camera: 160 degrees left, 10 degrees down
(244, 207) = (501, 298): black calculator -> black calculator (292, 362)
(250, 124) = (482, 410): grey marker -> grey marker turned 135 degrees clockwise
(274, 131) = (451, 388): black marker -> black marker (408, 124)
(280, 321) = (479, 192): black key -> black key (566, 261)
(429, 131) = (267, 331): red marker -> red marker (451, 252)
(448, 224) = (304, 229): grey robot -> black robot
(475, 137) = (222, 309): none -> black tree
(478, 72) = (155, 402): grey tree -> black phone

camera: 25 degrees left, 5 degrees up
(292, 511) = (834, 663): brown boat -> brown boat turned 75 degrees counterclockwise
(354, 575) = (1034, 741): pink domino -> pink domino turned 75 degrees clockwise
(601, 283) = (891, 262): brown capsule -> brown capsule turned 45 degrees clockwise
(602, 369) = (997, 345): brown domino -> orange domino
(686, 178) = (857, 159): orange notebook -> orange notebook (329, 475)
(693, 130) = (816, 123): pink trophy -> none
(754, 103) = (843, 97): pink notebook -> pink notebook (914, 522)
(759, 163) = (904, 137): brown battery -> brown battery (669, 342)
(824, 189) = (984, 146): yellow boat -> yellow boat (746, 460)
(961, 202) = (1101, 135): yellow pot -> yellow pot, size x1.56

□ □ □ □ □

DESCRIPTION OF THE TASK: What count of lines in the listing contain the word "domino"? Reply with the number only.

OUTPUT FOR THIS TASK: 2